(Records shown):

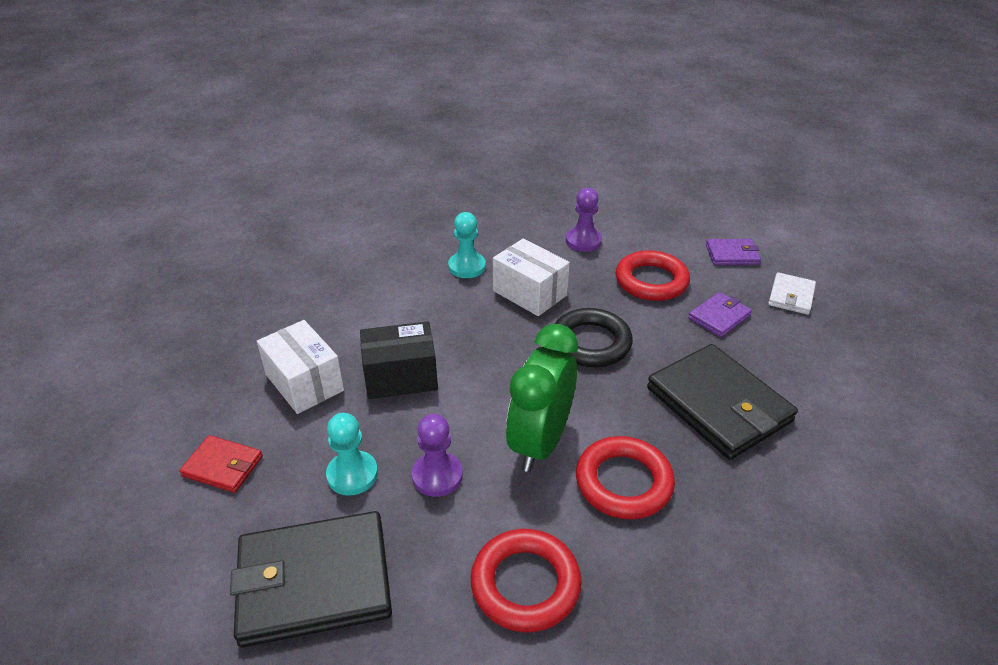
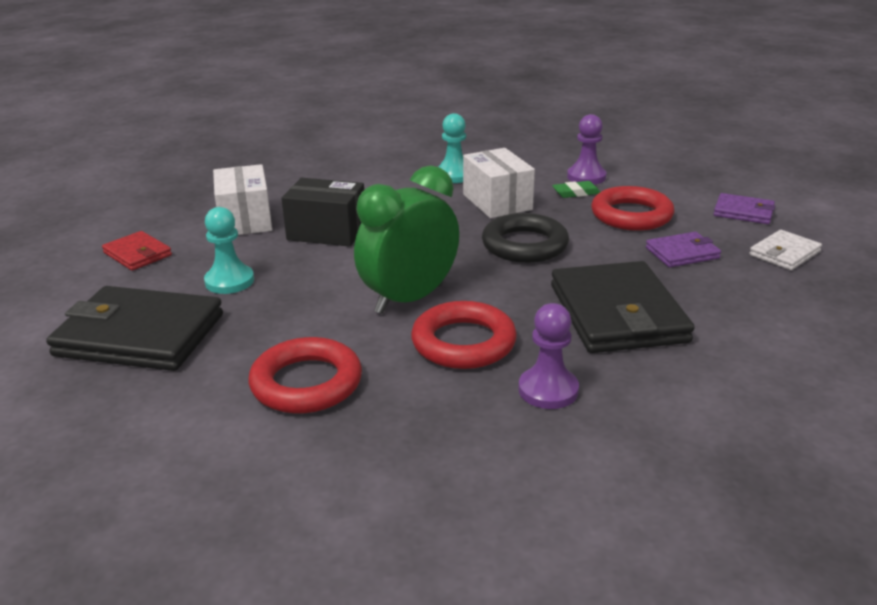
camera: 25 degrees right, 10 degrees down
(437, 476) = (298, 298): purple pawn -> purple pawn (548, 390)
(588, 264) = (576, 193): none -> green eraser

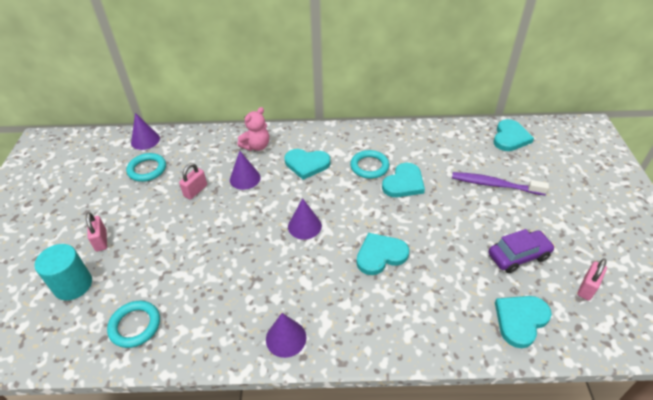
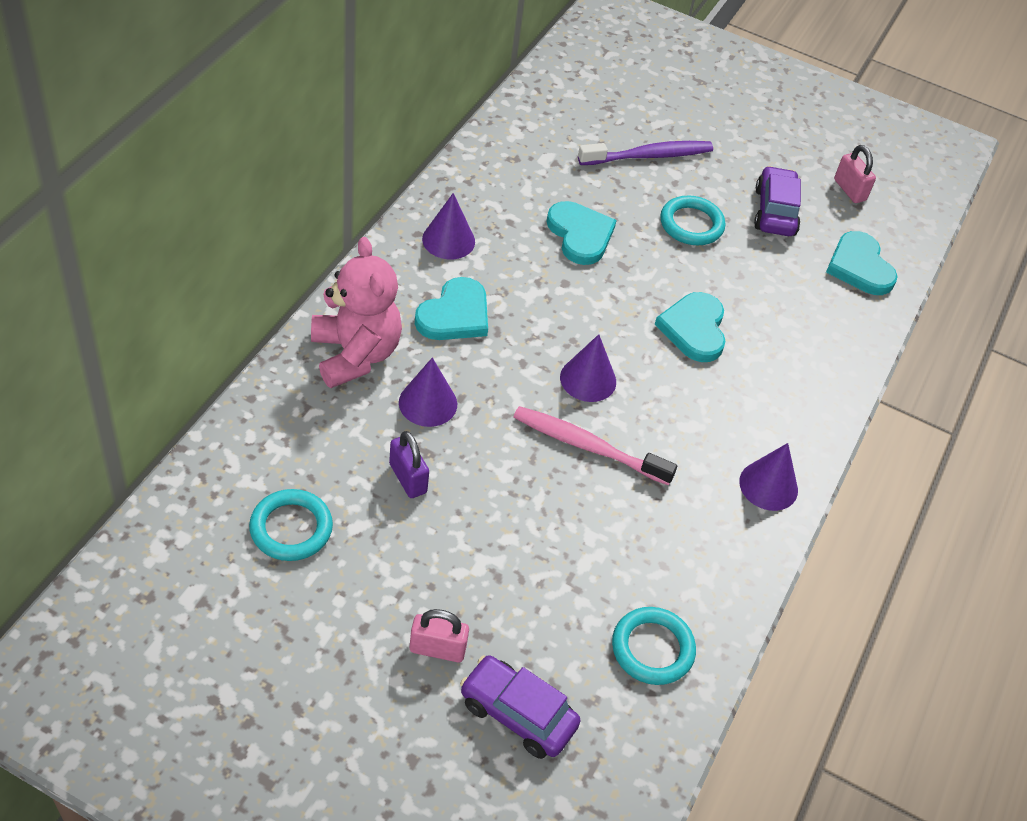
camera: 70 degrees left, 5 degrees up
(73, 285) = (517, 714): turquoise cylinder -> purple car
(145, 140) = (194, 504): purple cone -> purple cone (448, 240)
(195, 191) = (408, 478): pink padlock -> purple padlock
(256, 146) = (355, 354): pink teddy bear -> pink teddy bear, size x1.50
(258, 244) = (587, 446): none -> pink toothbrush
(369, 166) = (517, 250): turquoise ring -> turquoise ring (691, 224)
(494, 185) = (649, 156): purple toothbrush -> purple toothbrush turned 150 degrees counterclockwise
(510, 137) = (573, 85): turquoise heart -> none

(Requirement):
Retype the records above exactly, and keep any picture out of what you write.

(Response below):
camera: 25 degrees right, 10 degrees down
(437, 476) = (298, 298): purple pawn -> purple pawn (548, 390)
(588, 264) = (576, 193): none -> green eraser

camera: 70 degrees left, 5 degrees up
(73, 285) = (517, 714): turquoise cylinder -> purple car
(145, 140) = (194, 504): purple cone -> purple cone (448, 240)
(195, 191) = (408, 478): pink padlock -> purple padlock
(256, 146) = (355, 354): pink teddy bear -> pink teddy bear, size x1.50
(258, 244) = (587, 446): none -> pink toothbrush
(369, 166) = (517, 250): turquoise ring -> turquoise ring (691, 224)
(494, 185) = (649, 156): purple toothbrush -> purple toothbrush turned 150 degrees counterclockwise
(510, 137) = (573, 85): turquoise heart -> none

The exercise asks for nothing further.